_WHAT IS REQUIRED_
Check every line of the entries for "none", and copy the lines that hold it.
* * * * *
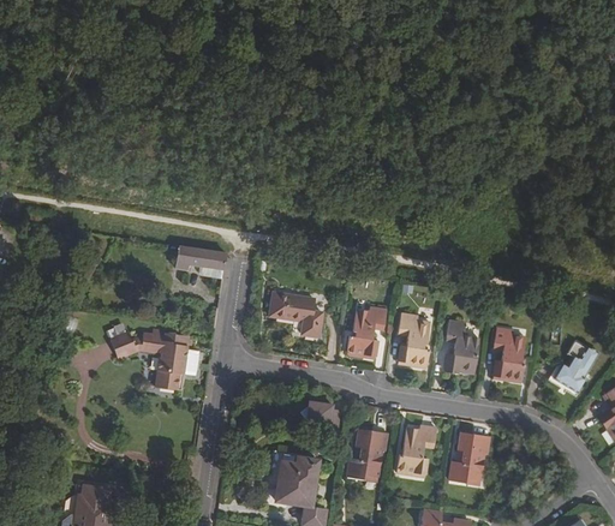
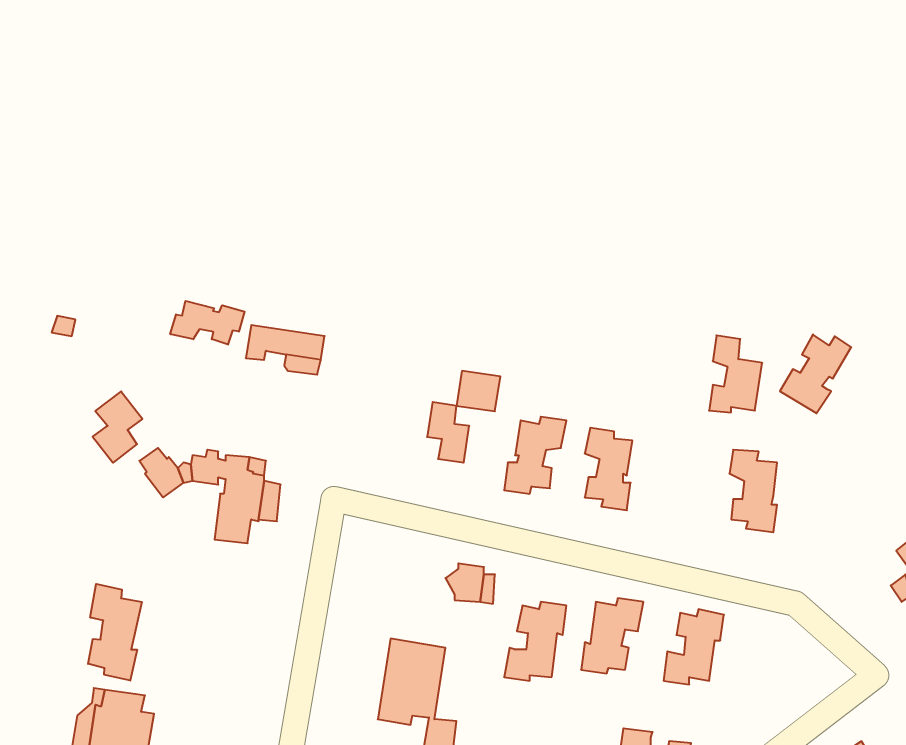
building: none -> [170,301,245,345]
building: none -> [93,391,142,463]
building: [270,293,299,319] -> [456,371,500,411]
building: [444,321,479,371] -> [709,335,762,412]
building: [554,340,601,391] -> [780,334,851,413]
building: none -> [88,584,142,681]

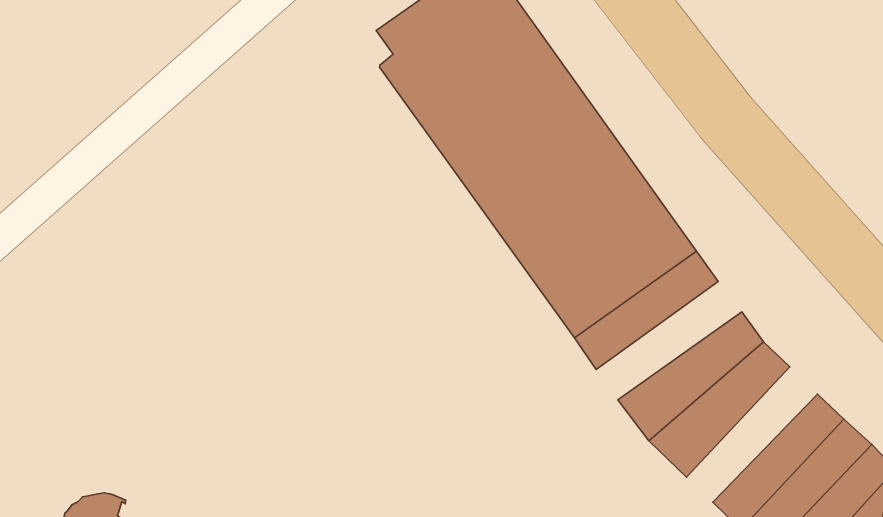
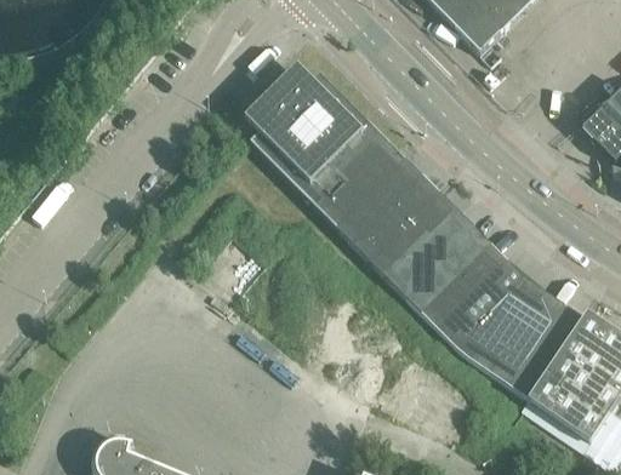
building: none -> [420,241,507,327]
building: none -> [489,288,564,383]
* * * * *
_THE COMPLETED TASK_
building: none -> [170,301,245,345]
building: none -> [93,391,142,463]
building: none -> [88,584,142,681]
building: none -> [420,241,507,327]
building: none -> [489,288,564,383]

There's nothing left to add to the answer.